**Work to complete:** Set down, word for word, every line of the listing below, starting with the one that contains "orange wallet [37,178,142,234]" and ending with the final line. Include nothing else.
□ □ □ □ □ □ □
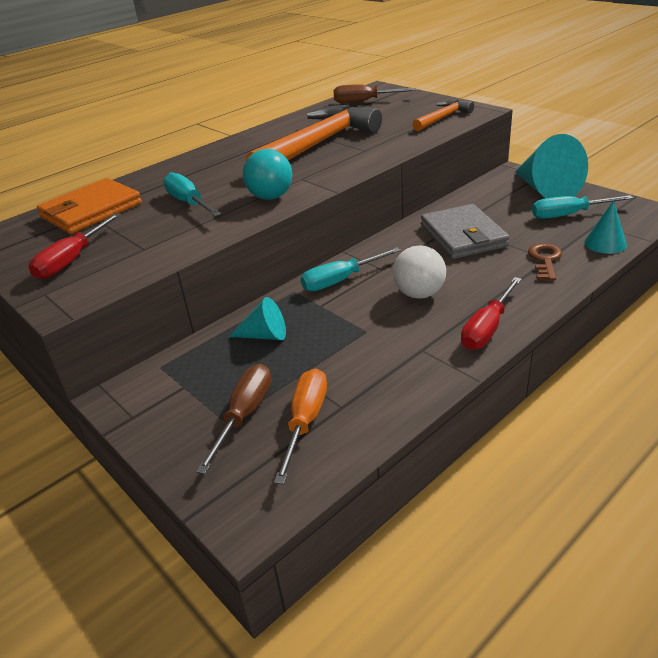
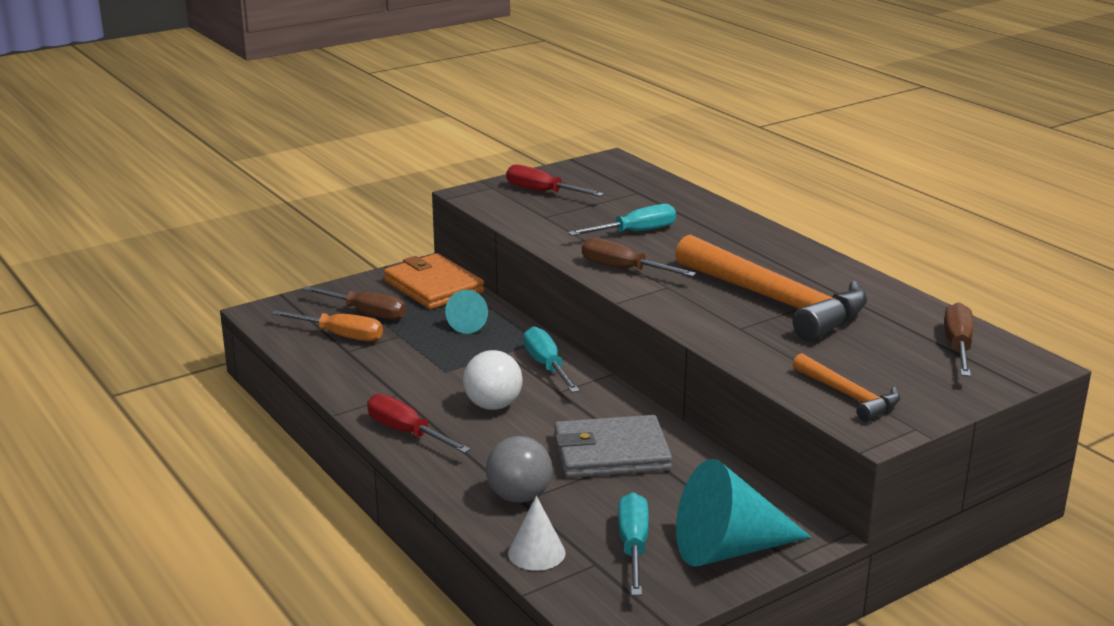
camera: 95 degrees right, 10 degrees down
orange wallet [37,178,142,234] -> orange wallet moved to [384,253,484,309]
turquoise ball [243,149,293,200] -> brown screwdriver [582,238,696,277]
brown key [528,243,562,281] -> grey ball [486,436,552,503]
turquoise cone [584,200,627,254] -> white cone [508,496,566,571]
□ □ □ □ □ □ □
**Solution for this problem:**
orange wallet [37,178,142,234] -> orange wallet moved to [384,253,484,309]
turquoise ball [243,149,293,200] -> brown screwdriver [582,238,696,277]
brown key [528,243,562,281] -> grey ball [486,436,552,503]
turquoise cone [584,200,627,254] -> white cone [508,496,566,571]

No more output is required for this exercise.